▸ **Exercise**
Among the records below, find each line that includes the string "plus" and copy it.

** Opening Records for this exercise block **

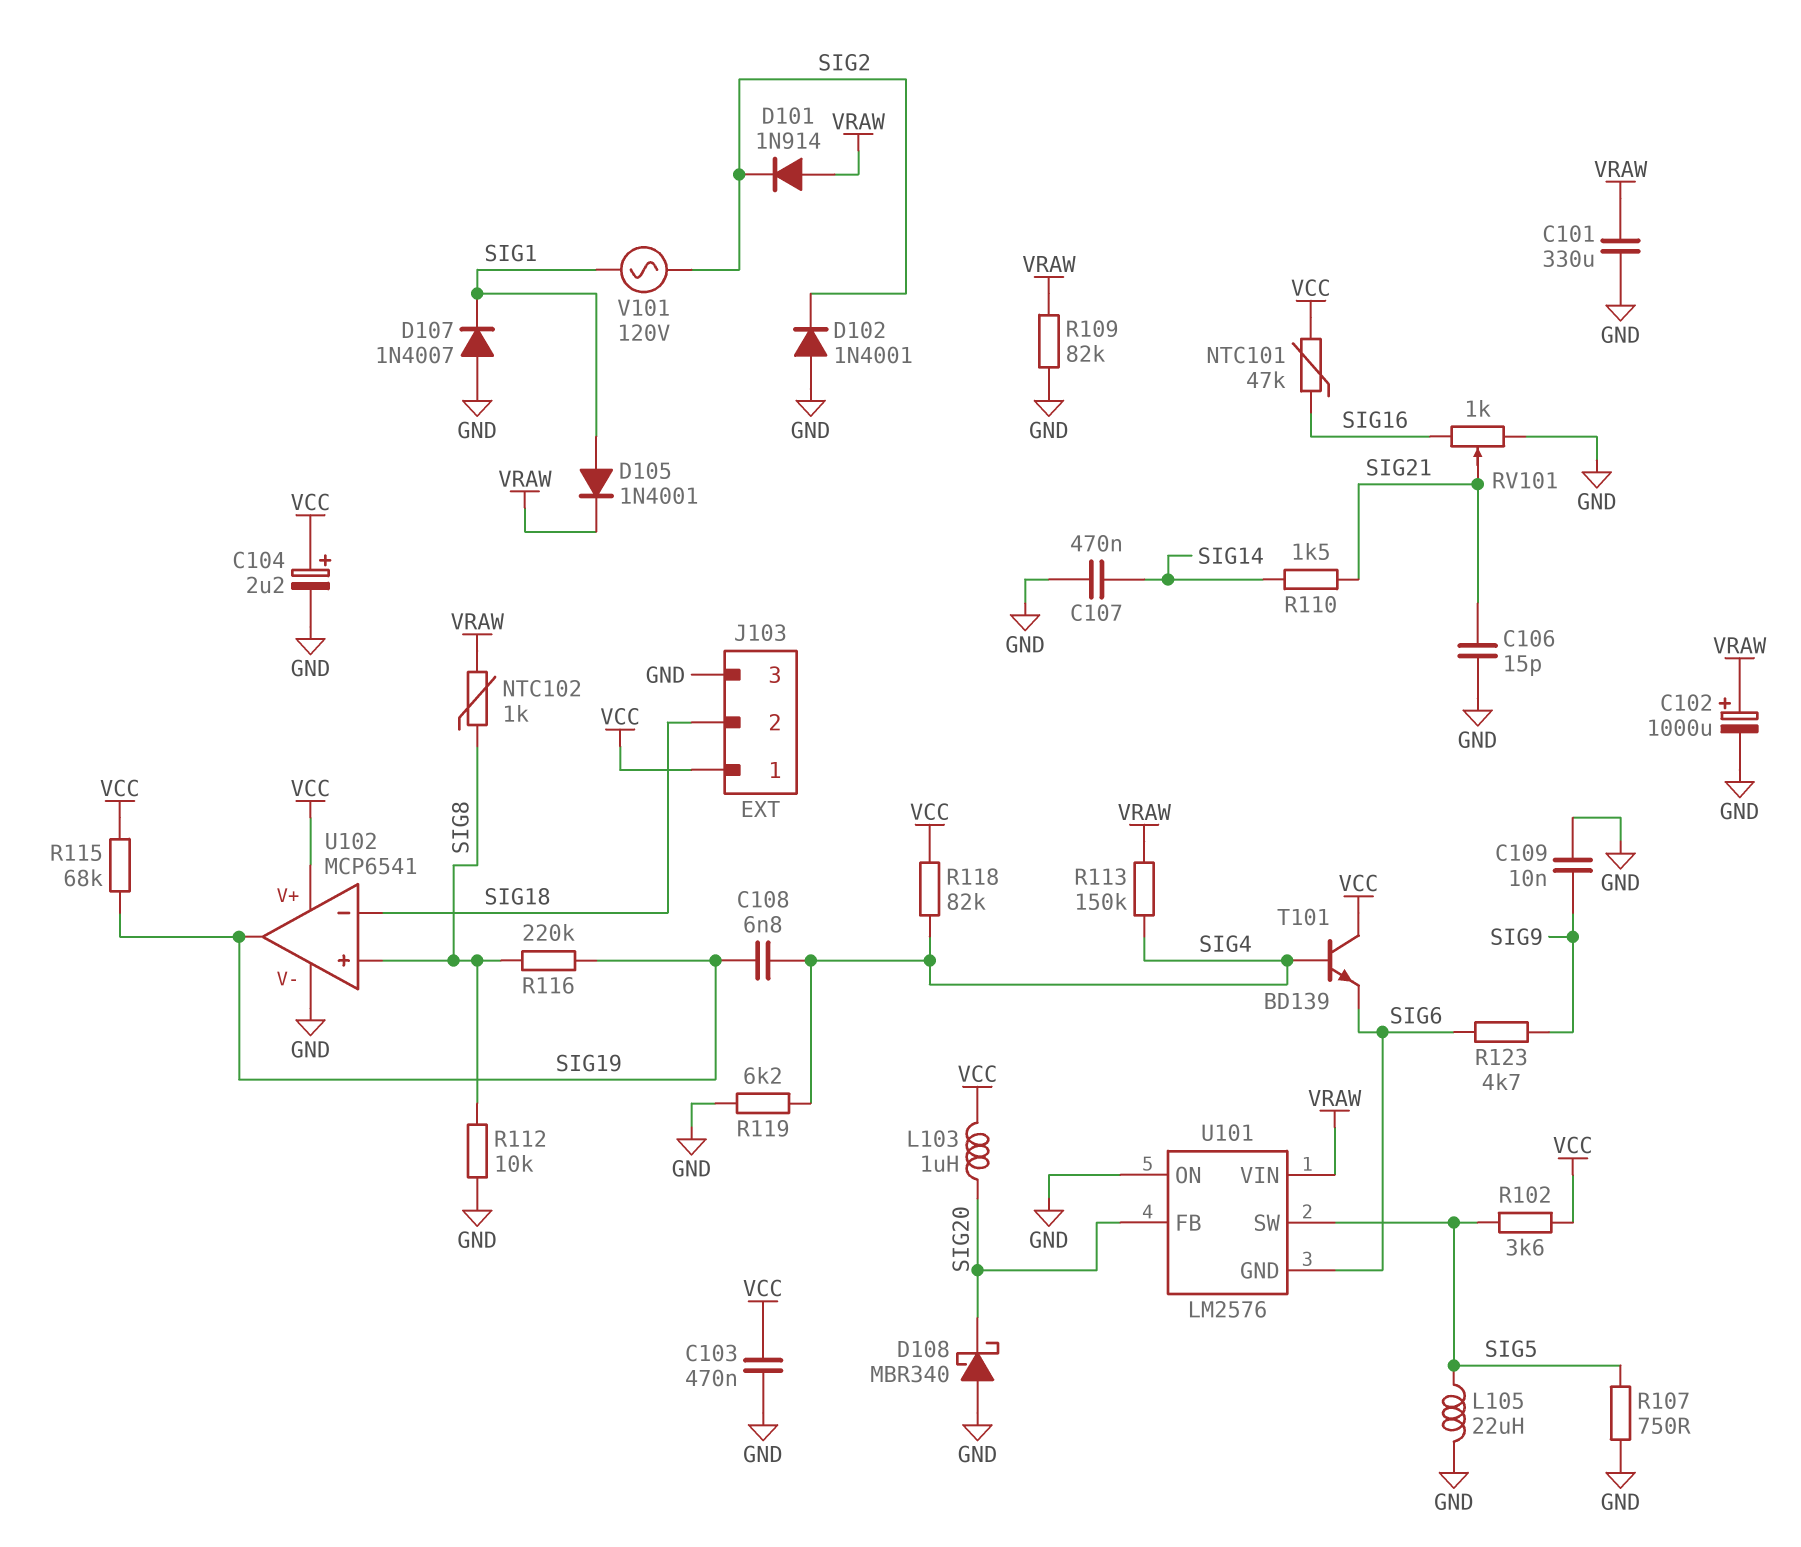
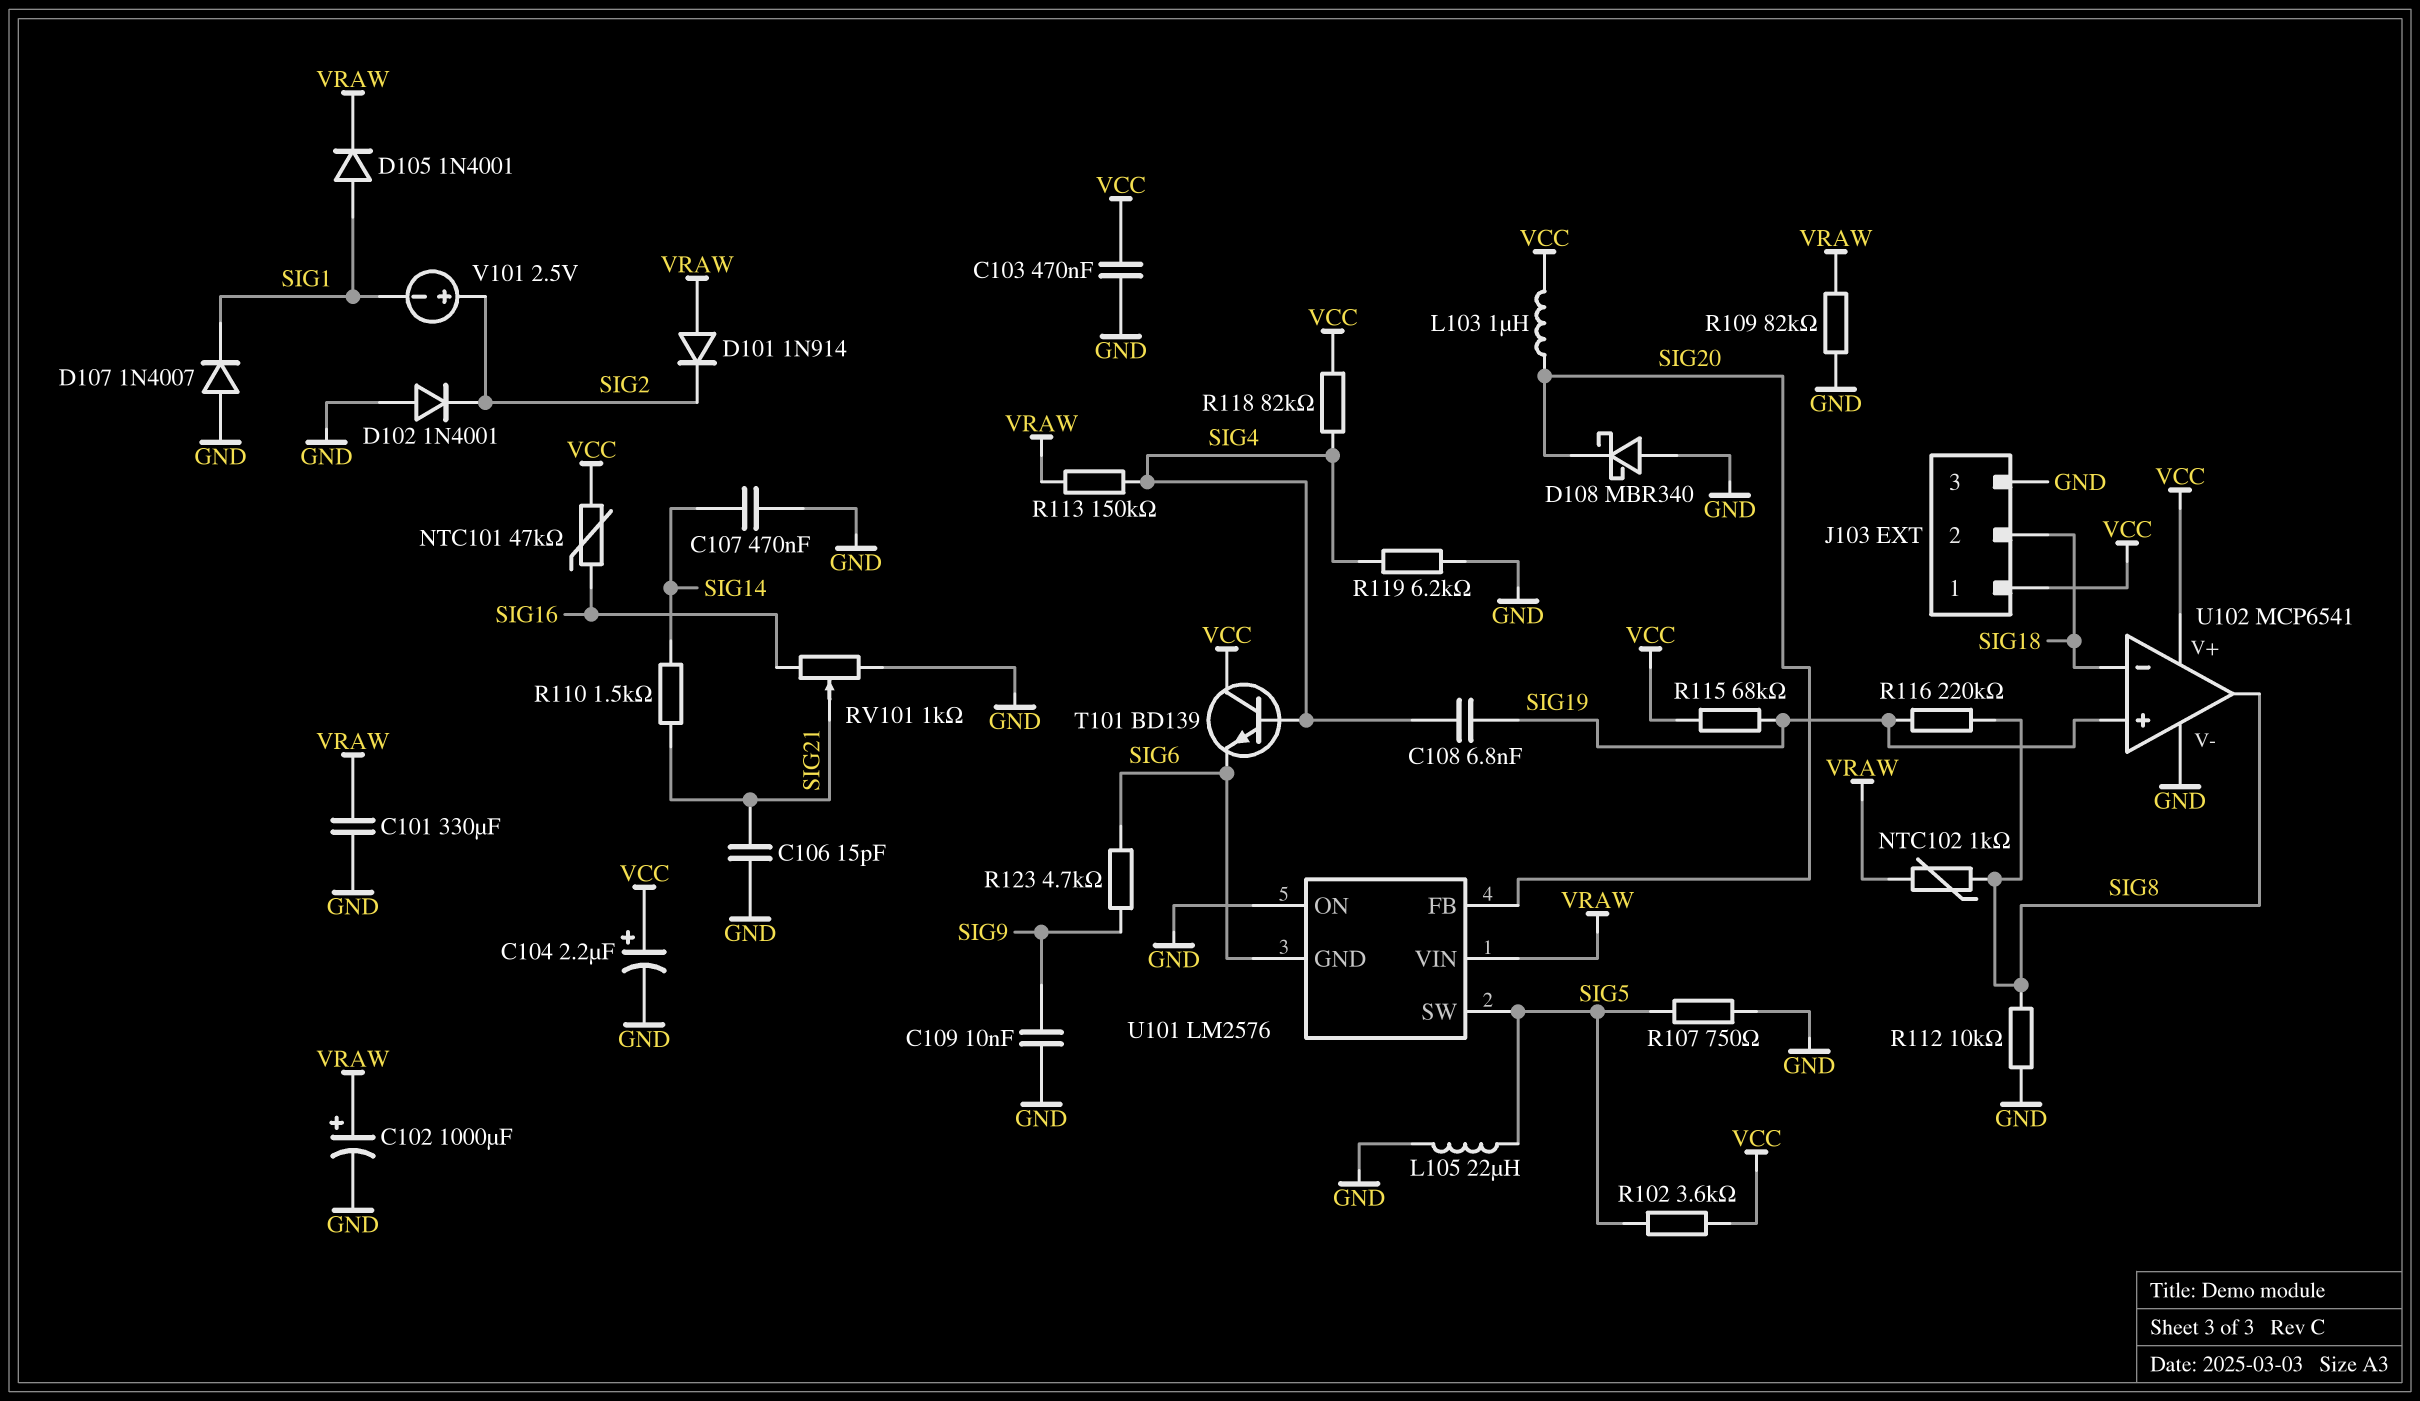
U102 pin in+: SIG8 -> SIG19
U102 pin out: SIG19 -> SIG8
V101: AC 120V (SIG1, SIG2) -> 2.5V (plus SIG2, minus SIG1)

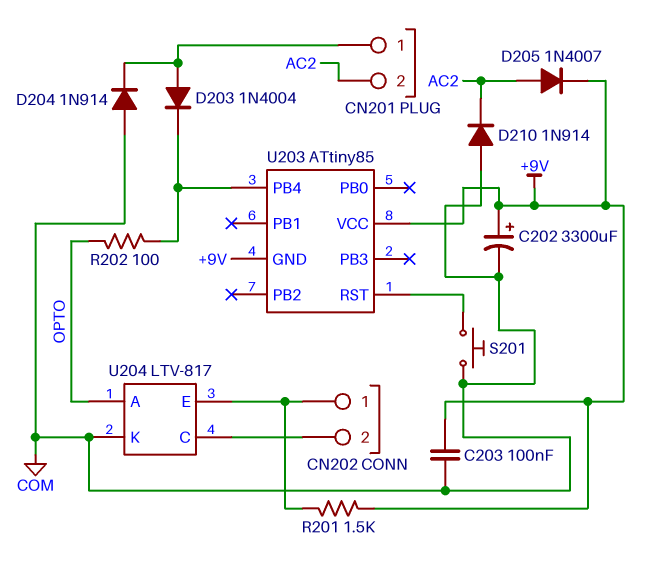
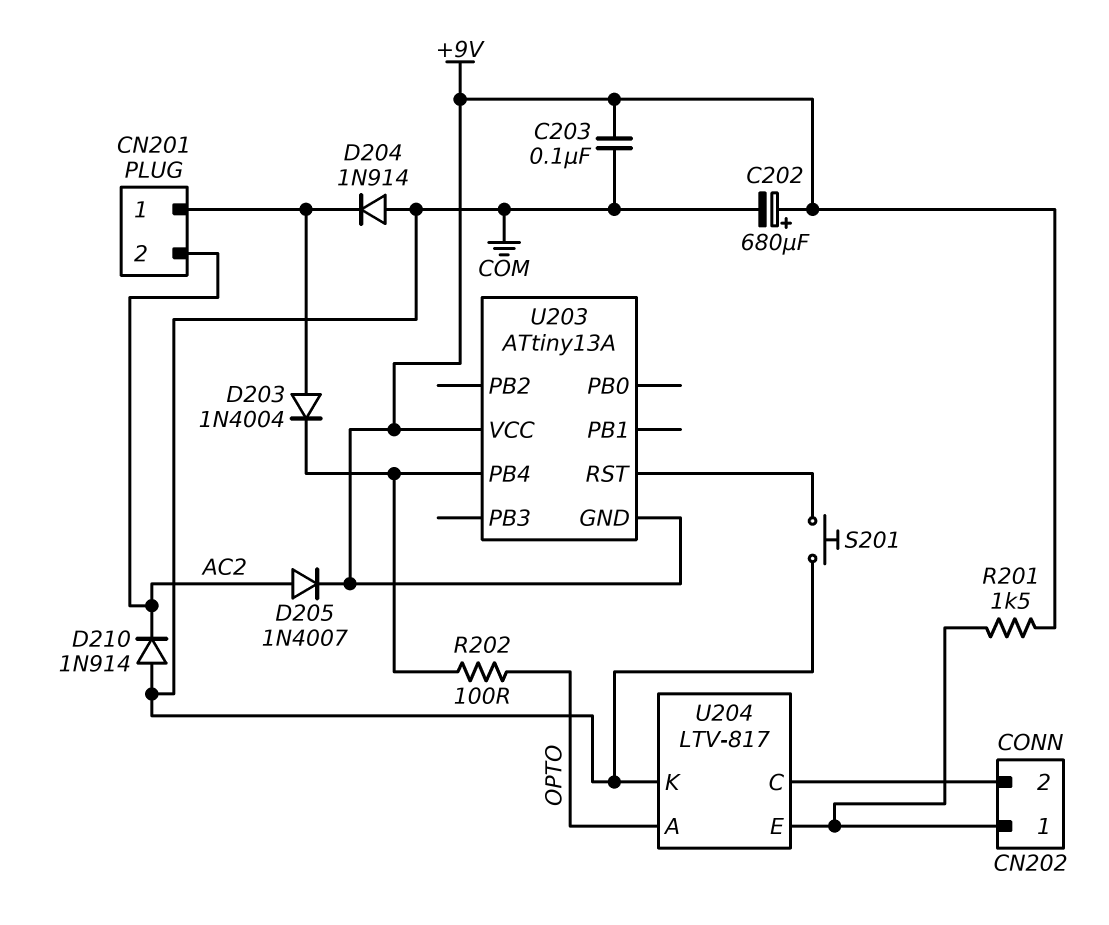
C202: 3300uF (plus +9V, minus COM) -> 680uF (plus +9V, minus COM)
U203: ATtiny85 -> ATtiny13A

** Closing Records for this exercise block **

▸ **Your solution**
V101: AC 120V (SIG1, SIG2) -> 2.5V (plus SIG2, minus SIG1)
C202: 3300uF (plus +9V, minus COM) -> 680uF (plus +9V, minus COM)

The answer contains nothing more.